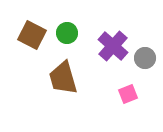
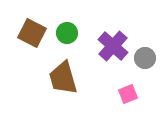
brown square: moved 2 px up
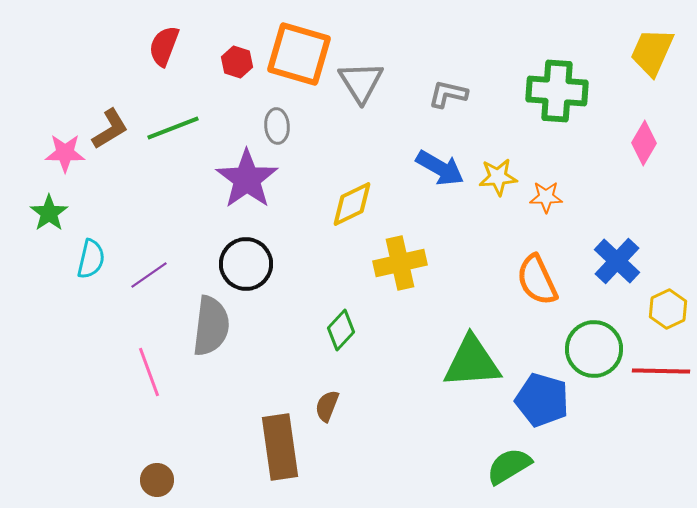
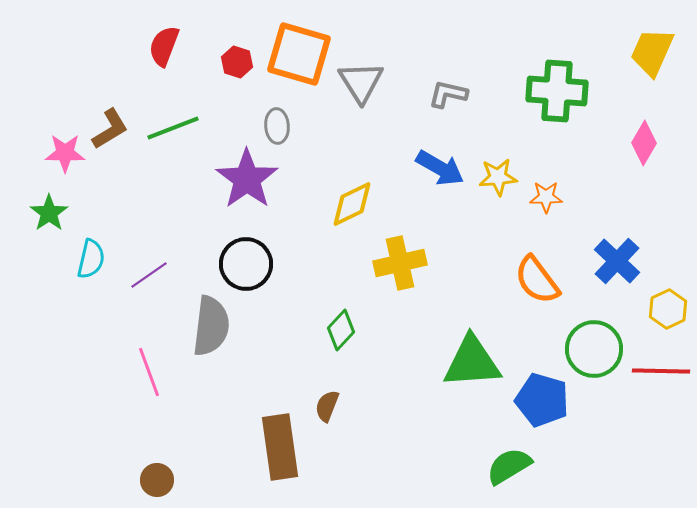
orange semicircle: rotated 12 degrees counterclockwise
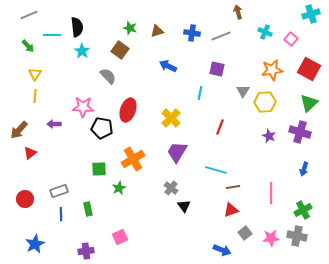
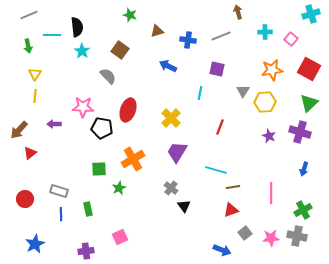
green star at (130, 28): moved 13 px up
cyan cross at (265, 32): rotated 24 degrees counterclockwise
blue cross at (192, 33): moved 4 px left, 7 px down
green arrow at (28, 46): rotated 32 degrees clockwise
gray rectangle at (59, 191): rotated 36 degrees clockwise
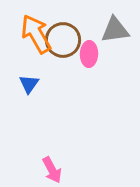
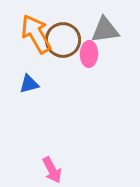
gray triangle: moved 10 px left
blue triangle: rotated 40 degrees clockwise
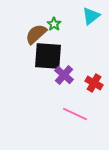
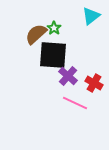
green star: moved 4 px down
black square: moved 5 px right, 1 px up
purple cross: moved 4 px right, 1 px down
pink line: moved 11 px up
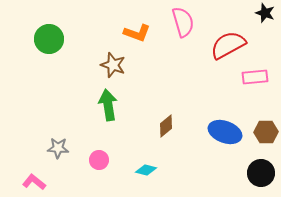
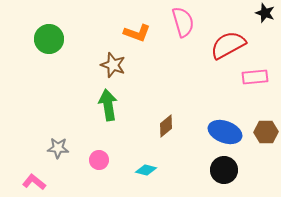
black circle: moved 37 px left, 3 px up
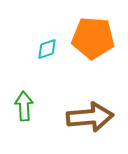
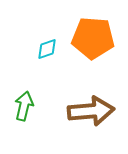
green arrow: rotated 16 degrees clockwise
brown arrow: moved 1 px right, 6 px up
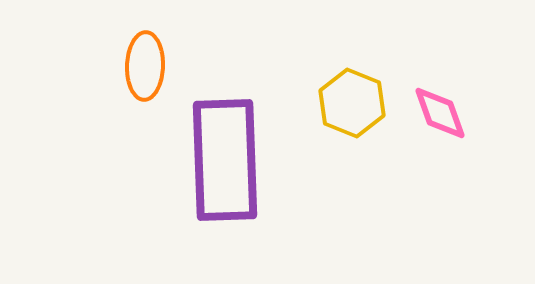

++++++++++

#### [TASK OBJECTIVE]
Omit the pictures. Write out exactly the lines from the one containing "blue cross at" through the last line of the entries, both of them included.

#### [PROBLEM SOLUTION]
blue cross at (192, 33): moved 4 px left, 7 px down
green arrow at (28, 46): rotated 32 degrees clockwise
gray rectangle at (59, 191): rotated 36 degrees clockwise
gray triangle: moved 10 px left
blue triangle: rotated 40 degrees clockwise
green star: moved 4 px down
black square: moved 5 px right, 1 px up
purple cross: moved 4 px right, 1 px down
pink line: moved 11 px up
black circle: moved 37 px left, 3 px up
green arrow: rotated 16 degrees clockwise
brown arrow: moved 1 px right, 6 px up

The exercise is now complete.